◆ Activity: Make the copy match the entries below exactly, with no pictures carried over.

BEGIN Data supplied

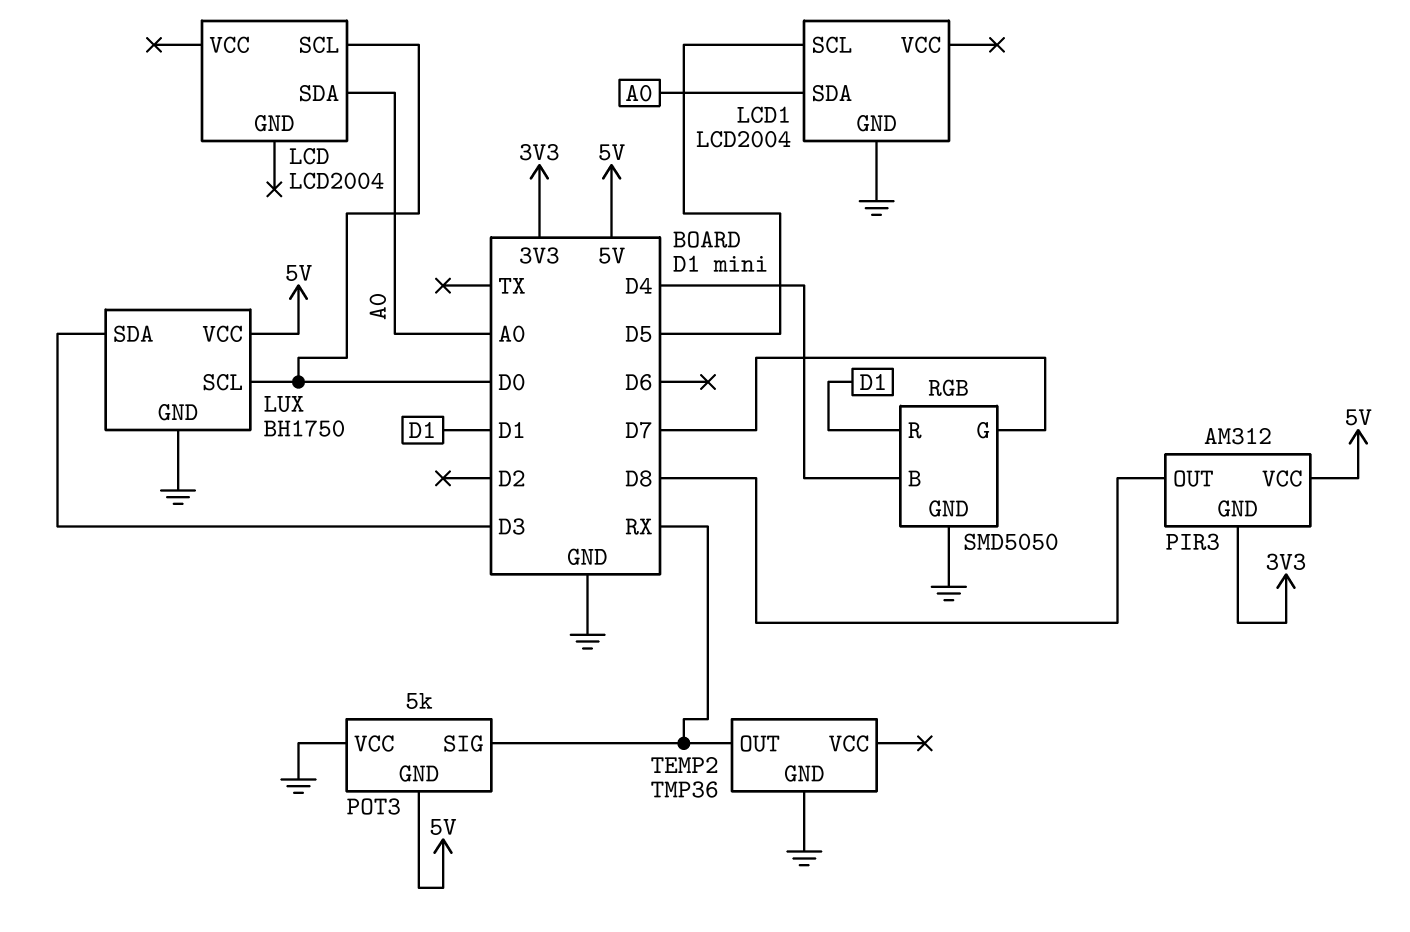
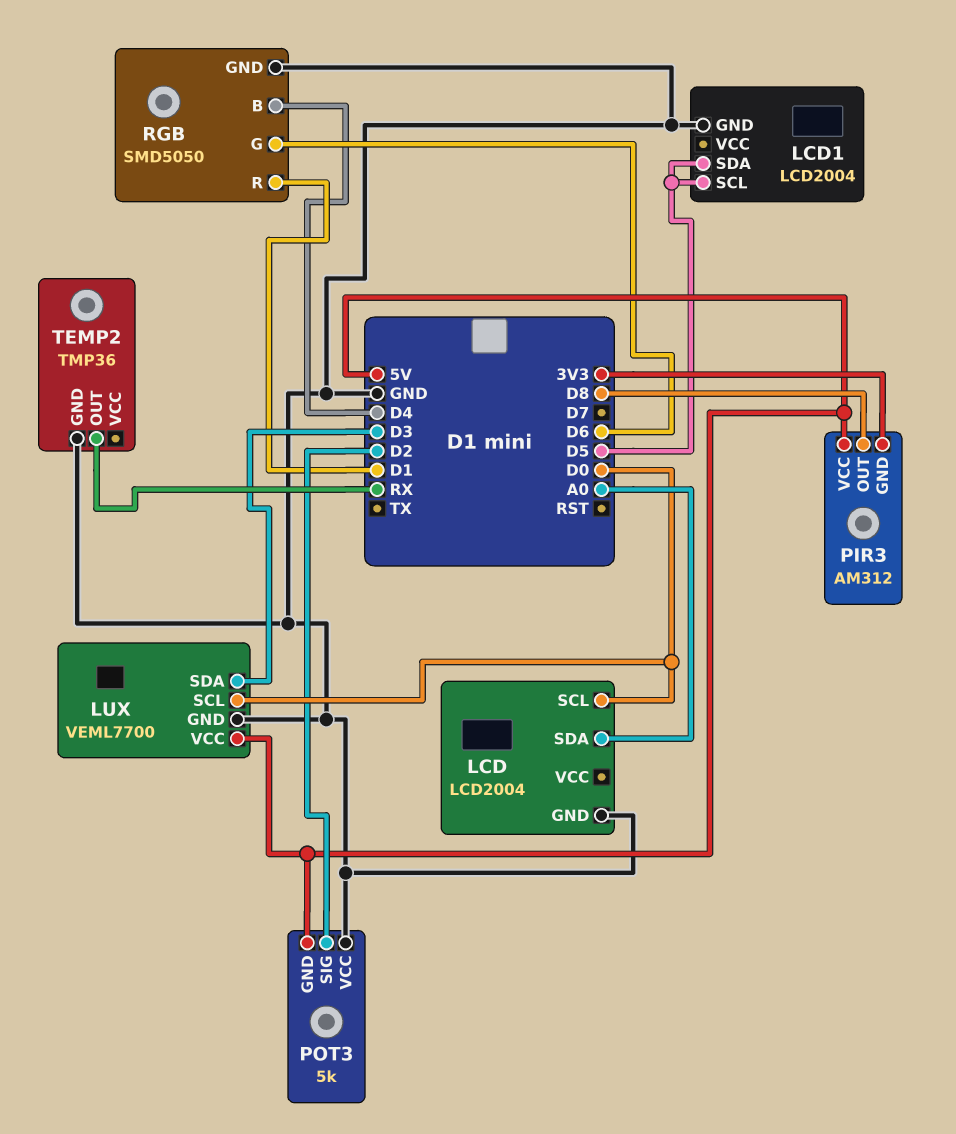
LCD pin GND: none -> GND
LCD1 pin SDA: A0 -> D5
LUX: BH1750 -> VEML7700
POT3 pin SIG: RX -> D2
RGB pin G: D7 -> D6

END Data supplied

◆ Answer to this task:
LCD pin GND: none -> GND
LCD1 pin SDA: A0 -> D5
LUX: BH1750 -> VEML7700
POT3 pin SIG: RX -> D2
RGB pin G: D7 -> D6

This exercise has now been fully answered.